Start of AVAILABLE DATA
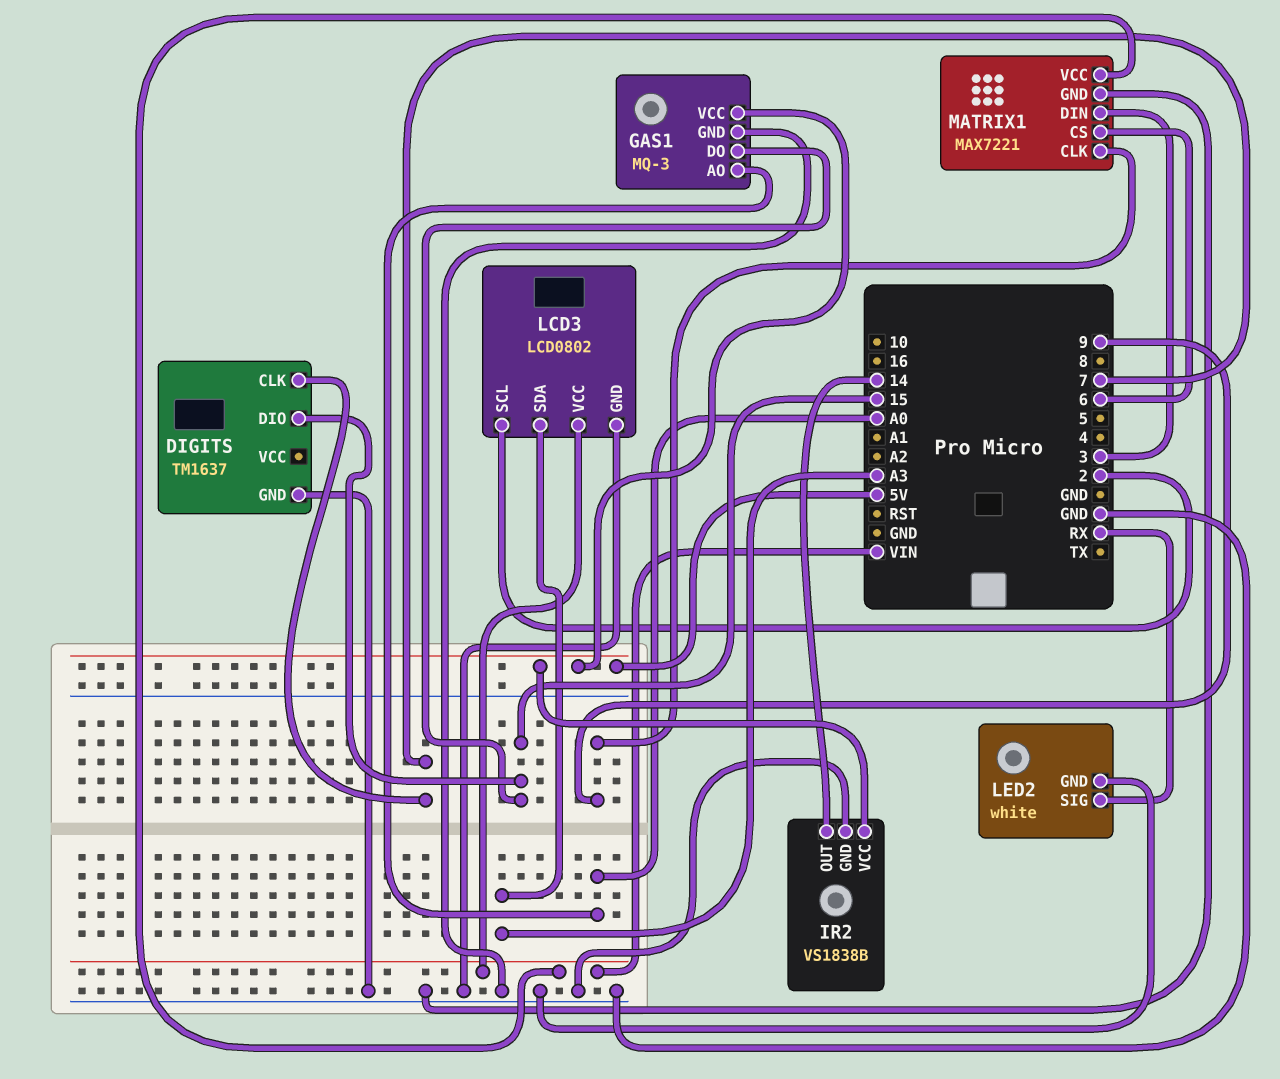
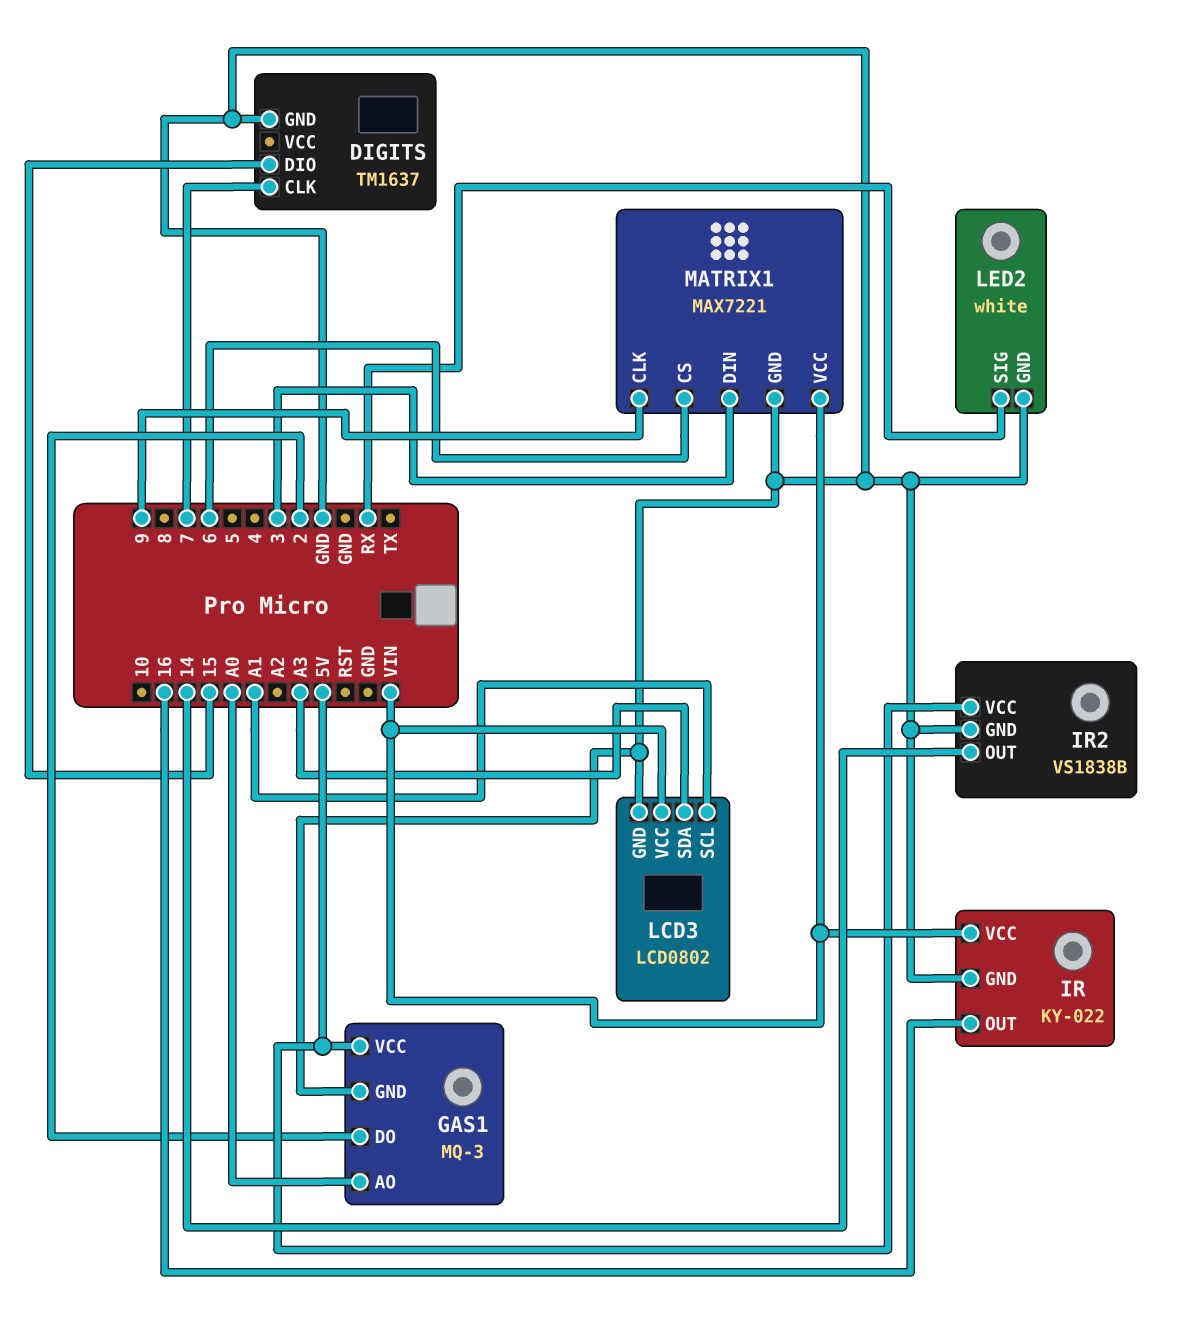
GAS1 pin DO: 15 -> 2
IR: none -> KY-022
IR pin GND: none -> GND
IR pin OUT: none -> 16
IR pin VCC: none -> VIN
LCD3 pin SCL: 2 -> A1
End of AVAILABLE DATA
EXERCISE:
An exact reproduction of all the records is required, with no pictures included.

REPLY:
GAS1 pin DO: 15 -> 2
IR: none -> KY-022
IR pin GND: none -> GND
IR pin OUT: none -> 16
IR pin VCC: none -> VIN
LCD3 pin SCL: 2 -> A1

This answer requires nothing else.